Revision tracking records
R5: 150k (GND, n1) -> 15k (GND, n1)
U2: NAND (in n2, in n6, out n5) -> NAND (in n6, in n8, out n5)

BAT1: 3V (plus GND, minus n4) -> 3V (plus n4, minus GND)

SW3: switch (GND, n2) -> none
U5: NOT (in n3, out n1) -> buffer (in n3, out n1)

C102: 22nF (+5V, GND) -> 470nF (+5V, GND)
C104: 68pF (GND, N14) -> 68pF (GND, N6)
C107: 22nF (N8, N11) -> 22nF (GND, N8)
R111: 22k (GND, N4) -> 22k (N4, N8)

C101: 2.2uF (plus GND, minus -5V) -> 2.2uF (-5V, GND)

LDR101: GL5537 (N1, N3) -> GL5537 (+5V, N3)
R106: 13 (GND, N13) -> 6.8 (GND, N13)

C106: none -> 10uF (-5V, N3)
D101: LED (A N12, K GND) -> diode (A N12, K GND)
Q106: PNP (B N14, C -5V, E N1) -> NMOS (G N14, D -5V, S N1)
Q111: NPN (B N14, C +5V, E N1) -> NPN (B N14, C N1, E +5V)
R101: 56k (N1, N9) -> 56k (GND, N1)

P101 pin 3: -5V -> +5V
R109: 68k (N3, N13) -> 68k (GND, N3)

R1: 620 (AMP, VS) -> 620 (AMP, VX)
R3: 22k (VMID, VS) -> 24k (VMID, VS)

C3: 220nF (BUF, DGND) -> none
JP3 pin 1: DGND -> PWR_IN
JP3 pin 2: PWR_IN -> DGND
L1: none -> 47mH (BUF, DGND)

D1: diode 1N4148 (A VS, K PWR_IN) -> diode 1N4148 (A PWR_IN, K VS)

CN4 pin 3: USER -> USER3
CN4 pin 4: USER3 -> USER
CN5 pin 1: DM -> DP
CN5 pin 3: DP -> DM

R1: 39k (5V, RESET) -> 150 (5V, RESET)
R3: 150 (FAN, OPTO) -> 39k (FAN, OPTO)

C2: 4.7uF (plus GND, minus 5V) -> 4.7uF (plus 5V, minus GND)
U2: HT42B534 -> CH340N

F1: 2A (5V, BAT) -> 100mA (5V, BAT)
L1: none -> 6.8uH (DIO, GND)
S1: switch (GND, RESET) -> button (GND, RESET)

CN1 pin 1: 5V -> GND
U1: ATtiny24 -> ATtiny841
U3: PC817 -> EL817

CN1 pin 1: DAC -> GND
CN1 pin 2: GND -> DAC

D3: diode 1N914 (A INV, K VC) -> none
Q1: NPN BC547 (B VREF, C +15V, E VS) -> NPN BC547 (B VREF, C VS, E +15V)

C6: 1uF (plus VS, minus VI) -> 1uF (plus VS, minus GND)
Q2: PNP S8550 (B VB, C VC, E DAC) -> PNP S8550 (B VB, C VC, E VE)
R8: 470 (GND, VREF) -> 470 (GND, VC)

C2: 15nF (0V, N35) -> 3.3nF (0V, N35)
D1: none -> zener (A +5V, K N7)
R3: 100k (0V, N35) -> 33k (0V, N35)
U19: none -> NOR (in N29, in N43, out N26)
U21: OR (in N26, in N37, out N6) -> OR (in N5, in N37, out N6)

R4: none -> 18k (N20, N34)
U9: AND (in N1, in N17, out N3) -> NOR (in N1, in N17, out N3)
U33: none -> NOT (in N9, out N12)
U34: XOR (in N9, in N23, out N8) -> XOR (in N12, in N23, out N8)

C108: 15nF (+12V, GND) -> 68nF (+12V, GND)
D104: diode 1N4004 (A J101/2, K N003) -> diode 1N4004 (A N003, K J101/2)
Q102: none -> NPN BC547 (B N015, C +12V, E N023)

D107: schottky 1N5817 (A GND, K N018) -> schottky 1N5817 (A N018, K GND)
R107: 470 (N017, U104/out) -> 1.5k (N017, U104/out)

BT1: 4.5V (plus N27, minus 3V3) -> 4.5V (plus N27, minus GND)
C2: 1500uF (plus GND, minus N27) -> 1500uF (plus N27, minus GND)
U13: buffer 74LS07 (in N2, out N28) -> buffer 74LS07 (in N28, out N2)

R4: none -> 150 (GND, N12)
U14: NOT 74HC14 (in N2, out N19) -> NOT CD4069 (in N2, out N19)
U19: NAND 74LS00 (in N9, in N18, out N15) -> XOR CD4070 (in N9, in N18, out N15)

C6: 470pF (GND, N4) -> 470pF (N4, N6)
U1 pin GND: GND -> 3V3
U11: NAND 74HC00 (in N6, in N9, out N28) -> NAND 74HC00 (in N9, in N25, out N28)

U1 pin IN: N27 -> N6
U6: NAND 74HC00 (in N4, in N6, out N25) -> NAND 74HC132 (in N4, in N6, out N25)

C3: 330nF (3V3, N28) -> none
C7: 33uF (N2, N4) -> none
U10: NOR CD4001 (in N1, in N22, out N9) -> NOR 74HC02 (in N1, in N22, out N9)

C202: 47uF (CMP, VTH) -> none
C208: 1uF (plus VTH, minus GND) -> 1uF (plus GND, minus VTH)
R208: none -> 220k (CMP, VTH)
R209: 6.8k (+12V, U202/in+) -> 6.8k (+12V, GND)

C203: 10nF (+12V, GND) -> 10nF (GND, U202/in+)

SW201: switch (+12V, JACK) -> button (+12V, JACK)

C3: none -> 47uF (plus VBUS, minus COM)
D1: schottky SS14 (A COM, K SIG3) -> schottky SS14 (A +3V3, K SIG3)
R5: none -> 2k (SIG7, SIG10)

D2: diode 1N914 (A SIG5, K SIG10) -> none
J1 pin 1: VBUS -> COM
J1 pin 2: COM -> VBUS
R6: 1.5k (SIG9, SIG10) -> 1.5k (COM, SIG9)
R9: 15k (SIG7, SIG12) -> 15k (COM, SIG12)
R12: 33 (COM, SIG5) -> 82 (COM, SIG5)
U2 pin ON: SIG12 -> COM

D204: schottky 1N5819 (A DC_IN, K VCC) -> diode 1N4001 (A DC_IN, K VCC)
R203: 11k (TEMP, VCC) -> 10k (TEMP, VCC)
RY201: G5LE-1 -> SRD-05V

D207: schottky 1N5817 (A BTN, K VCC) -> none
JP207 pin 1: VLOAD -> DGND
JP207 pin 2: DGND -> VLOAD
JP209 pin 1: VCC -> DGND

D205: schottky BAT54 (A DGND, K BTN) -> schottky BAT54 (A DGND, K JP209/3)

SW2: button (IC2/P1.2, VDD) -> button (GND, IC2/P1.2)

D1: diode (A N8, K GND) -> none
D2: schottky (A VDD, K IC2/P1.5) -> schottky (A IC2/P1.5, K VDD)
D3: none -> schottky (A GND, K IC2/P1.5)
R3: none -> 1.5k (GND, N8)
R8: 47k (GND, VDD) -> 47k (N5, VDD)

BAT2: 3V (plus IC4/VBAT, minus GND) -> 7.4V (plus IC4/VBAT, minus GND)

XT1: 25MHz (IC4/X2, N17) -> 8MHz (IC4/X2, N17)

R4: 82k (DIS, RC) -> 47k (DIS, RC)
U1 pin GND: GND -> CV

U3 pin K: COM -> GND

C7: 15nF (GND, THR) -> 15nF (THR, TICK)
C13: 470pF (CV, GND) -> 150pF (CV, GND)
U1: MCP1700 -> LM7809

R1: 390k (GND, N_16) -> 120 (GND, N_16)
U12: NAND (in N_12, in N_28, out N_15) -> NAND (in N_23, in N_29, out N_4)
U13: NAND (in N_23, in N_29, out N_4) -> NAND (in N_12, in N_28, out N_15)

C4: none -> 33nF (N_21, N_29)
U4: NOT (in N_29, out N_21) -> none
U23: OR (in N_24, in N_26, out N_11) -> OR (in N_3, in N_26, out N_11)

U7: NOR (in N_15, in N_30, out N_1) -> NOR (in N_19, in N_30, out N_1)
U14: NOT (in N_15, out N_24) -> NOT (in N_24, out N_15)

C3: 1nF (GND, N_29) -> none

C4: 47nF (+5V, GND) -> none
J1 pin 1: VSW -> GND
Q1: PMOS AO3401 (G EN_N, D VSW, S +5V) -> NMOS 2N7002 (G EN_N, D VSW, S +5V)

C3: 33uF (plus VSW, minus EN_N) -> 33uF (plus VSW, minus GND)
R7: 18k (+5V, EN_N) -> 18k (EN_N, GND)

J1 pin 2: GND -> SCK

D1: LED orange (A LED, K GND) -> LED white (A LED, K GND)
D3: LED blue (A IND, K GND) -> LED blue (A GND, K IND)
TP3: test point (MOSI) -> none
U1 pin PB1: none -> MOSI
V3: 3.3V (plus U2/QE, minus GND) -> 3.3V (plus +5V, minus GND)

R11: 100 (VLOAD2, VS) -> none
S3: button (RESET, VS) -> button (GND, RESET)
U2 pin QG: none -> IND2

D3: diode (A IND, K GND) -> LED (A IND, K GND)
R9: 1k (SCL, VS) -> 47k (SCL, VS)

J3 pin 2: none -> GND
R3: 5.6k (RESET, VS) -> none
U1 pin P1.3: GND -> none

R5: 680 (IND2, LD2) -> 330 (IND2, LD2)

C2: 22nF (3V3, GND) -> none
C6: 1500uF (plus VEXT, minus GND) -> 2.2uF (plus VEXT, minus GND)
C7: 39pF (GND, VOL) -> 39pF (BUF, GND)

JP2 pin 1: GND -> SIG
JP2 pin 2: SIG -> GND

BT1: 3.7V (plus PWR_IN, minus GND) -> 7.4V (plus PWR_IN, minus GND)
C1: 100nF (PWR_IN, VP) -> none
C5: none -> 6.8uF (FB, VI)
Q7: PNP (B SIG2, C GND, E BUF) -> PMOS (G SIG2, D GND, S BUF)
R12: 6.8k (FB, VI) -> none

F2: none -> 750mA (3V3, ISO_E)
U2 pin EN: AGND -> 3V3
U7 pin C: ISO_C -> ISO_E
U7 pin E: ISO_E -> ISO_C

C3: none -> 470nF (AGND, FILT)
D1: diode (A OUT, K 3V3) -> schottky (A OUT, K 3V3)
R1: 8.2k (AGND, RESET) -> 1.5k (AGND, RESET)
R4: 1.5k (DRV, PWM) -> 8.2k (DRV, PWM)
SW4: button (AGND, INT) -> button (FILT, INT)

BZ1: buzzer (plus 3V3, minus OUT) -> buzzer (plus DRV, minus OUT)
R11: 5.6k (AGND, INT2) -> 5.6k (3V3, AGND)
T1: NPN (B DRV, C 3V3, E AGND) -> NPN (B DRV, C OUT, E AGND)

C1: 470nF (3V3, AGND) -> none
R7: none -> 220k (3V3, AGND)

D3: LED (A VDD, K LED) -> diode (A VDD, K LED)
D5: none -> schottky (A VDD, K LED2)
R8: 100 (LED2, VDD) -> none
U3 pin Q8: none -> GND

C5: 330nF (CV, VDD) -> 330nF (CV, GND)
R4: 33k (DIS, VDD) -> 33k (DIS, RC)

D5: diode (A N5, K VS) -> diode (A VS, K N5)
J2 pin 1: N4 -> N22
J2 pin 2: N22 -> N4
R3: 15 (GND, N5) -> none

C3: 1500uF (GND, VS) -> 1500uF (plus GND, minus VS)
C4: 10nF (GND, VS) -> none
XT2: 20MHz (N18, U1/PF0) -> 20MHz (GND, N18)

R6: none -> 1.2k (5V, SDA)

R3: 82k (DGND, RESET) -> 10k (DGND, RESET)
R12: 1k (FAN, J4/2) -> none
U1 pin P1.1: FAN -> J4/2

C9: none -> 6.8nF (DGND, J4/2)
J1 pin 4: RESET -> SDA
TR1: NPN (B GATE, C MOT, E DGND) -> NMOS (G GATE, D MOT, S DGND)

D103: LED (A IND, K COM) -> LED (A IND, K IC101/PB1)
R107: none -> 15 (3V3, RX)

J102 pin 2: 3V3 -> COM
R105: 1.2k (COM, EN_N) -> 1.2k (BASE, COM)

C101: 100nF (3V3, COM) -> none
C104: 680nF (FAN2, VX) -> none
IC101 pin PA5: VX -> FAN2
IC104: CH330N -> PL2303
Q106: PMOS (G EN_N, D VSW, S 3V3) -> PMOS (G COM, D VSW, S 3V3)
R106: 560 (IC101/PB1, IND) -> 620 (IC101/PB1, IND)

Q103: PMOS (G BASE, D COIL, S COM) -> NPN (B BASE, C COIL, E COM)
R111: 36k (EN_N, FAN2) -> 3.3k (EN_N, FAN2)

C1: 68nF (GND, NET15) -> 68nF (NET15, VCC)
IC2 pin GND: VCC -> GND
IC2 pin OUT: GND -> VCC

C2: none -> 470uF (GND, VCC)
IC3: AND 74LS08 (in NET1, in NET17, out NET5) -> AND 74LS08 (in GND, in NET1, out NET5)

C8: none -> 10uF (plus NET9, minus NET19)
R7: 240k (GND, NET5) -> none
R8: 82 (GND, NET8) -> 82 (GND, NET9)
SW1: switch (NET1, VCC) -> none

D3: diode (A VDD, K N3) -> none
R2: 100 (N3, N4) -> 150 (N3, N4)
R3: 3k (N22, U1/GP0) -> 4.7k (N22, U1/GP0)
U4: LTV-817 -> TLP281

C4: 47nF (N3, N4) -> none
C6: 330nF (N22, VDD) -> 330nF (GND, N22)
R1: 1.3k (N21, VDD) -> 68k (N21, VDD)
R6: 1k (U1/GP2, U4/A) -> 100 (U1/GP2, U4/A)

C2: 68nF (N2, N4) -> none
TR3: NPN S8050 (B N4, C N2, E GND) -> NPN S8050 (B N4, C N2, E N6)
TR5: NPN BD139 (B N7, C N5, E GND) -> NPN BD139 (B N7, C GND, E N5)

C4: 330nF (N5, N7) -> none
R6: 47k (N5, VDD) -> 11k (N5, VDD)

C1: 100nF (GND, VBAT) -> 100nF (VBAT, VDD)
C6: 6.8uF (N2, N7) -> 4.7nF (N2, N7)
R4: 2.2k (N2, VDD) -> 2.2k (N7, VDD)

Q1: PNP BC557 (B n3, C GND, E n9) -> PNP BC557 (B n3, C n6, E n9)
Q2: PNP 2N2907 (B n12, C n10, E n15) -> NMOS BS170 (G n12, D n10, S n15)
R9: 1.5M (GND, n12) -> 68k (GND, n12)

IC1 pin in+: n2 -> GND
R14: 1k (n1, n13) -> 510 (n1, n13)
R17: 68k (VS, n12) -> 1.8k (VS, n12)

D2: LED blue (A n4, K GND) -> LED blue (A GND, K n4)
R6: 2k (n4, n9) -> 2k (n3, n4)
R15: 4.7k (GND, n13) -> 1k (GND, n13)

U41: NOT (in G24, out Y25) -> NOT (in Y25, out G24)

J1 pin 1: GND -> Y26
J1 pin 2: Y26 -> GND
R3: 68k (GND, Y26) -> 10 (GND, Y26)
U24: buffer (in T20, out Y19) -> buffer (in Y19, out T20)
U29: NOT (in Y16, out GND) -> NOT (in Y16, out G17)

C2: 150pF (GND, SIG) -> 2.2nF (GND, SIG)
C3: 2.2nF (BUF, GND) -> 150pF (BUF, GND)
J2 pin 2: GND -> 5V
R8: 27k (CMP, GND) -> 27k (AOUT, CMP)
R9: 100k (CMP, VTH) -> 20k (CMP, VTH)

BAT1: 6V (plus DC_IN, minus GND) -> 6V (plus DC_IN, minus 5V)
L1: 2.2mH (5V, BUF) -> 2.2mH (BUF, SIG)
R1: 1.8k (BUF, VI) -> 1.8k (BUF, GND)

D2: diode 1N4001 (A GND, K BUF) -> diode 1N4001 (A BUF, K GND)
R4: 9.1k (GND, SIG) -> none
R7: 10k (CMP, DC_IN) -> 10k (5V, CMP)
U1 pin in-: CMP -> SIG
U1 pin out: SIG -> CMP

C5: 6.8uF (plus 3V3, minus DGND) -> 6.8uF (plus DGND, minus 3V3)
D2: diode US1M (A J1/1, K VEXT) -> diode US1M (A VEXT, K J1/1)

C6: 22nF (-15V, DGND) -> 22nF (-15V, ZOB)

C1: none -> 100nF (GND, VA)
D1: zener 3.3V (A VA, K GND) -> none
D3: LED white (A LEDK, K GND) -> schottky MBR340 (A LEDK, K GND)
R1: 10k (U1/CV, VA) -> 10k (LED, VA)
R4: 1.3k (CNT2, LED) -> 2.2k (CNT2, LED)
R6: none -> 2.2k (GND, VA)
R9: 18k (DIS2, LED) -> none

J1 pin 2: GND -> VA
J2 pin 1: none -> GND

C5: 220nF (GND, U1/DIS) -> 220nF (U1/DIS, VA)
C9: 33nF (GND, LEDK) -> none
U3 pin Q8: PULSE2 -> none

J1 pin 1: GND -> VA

| The task |
Above are some lines. Repeat exactly, and only, those from the line that has "U7 pin C: ISO_C -> ISO_E" through the line that has "R3: 15 (GND, N5) -> none".

| Your response |
U7 pin C: ISO_C -> ISO_E
U7 pin E: ISO_E -> ISO_C

C3: none -> 470nF (AGND, FILT)
D1: diode (A OUT, K 3V3) -> schottky (A OUT, K 3V3)
R1: 8.2k (AGND, RESET) -> 1.5k (AGND, RESET)
R4: 1.5k (DRV, PWM) -> 8.2k (DRV, PWM)
SW4: button (AGND, INT) -> button (FILT, INT)

BZ1: buzzer (plus 3V3, minus OUT) -> buzzer (plus DRV, minus OUT)
R11: 5.6k (AGND, INT2) -> 5.6k (3V3, AGND)
T1: NPN (B DRV, C 3V3, E AGND) -> NPN (B DRV, C OUT, E AGND)

C1: 470nF (3V3, AGND) -> none
R7: none -> 220k (3V3, AGND)

D3: LED (A VDD, K LED) -> diode (A VDD, K LED)
D5: none -> schottky (A VDD, K LED2)
R8: 100 (LED2, VDD) -> none
U3 pin Q8: none -> GND

C5: 330nF (CV, VDD) -> 330nF (CV, GND)
R4: 33k (DIS, VDD) -> 33k (DIS, RC)

D5: diode (A N5, K VS) -> diode (A VS, K N5)
J2 pin 1: N4 -> N22
J2 pin 2: N22 -> N4
R3: 15 (GND, N5) -> none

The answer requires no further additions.